**INSTRUCTIONS TO FOLLOW**. In the entries that follow, the first line to write out is the one containing "brown truck: 4 -> 3", and the last is the one containing "yellow truck: 4 -> 3". Reproduce that stretch exactly, with nothing before or after it.

**EXTRACTED ENTRIES**.
========================================

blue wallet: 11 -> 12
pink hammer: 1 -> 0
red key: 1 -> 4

========================================

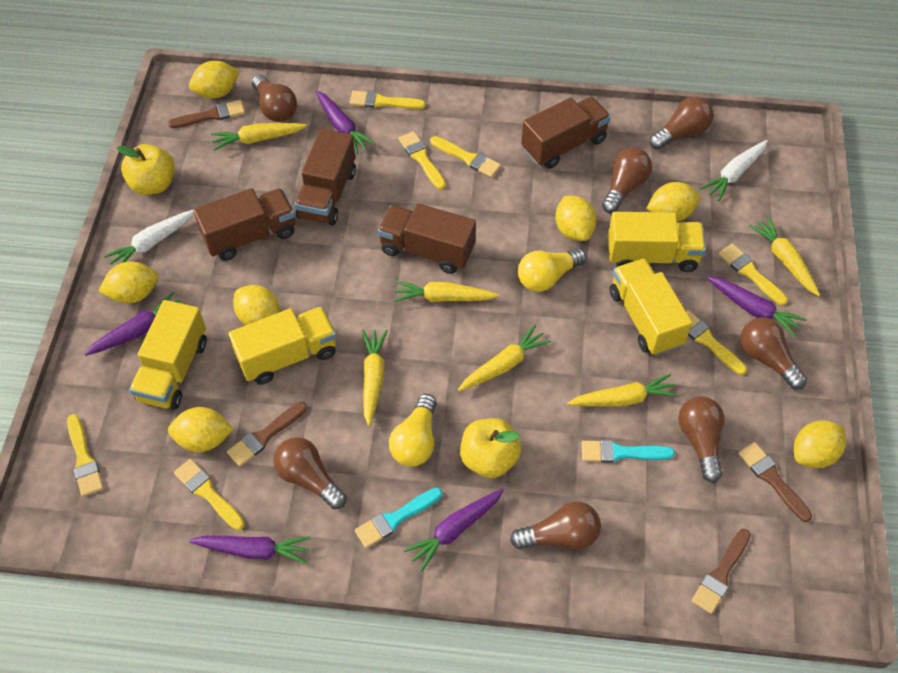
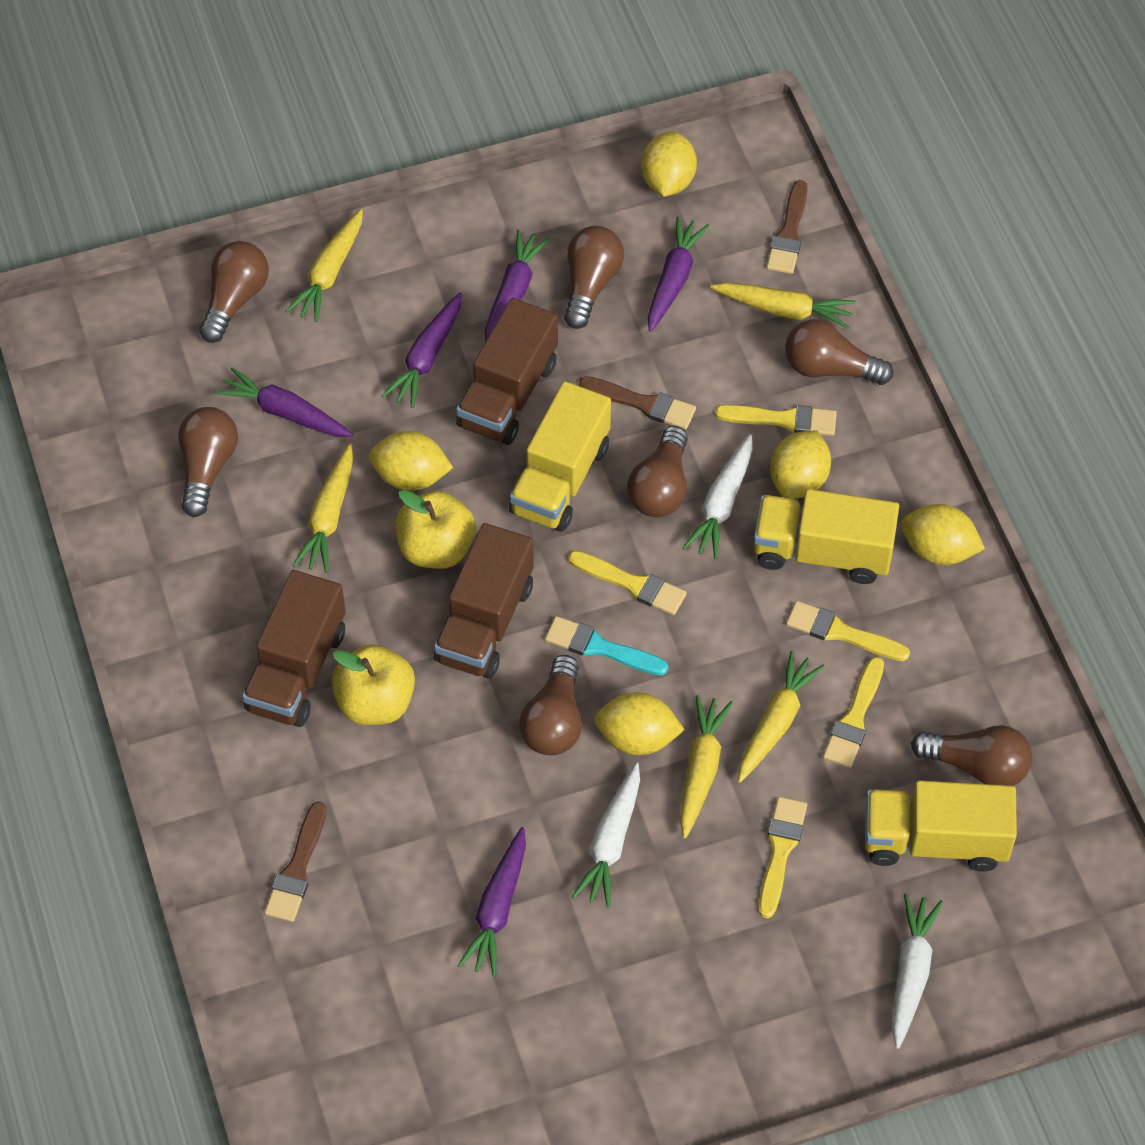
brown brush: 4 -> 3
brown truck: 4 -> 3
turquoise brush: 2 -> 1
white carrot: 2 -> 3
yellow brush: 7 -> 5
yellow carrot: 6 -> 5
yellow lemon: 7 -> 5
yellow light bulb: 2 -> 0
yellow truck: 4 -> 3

========================================

**YOUR SOLUTION**.
brown truck: 4 -> 3
turquoise brush: 2 -> 1
white carrot: 2 -> 3
yellow brush: 7 -> 5
yellow carrot: 6 -> 5
yellow lemon: 7 -> 5
yellow light bulb: 2 -> 0
yellow truck: 4 -> 3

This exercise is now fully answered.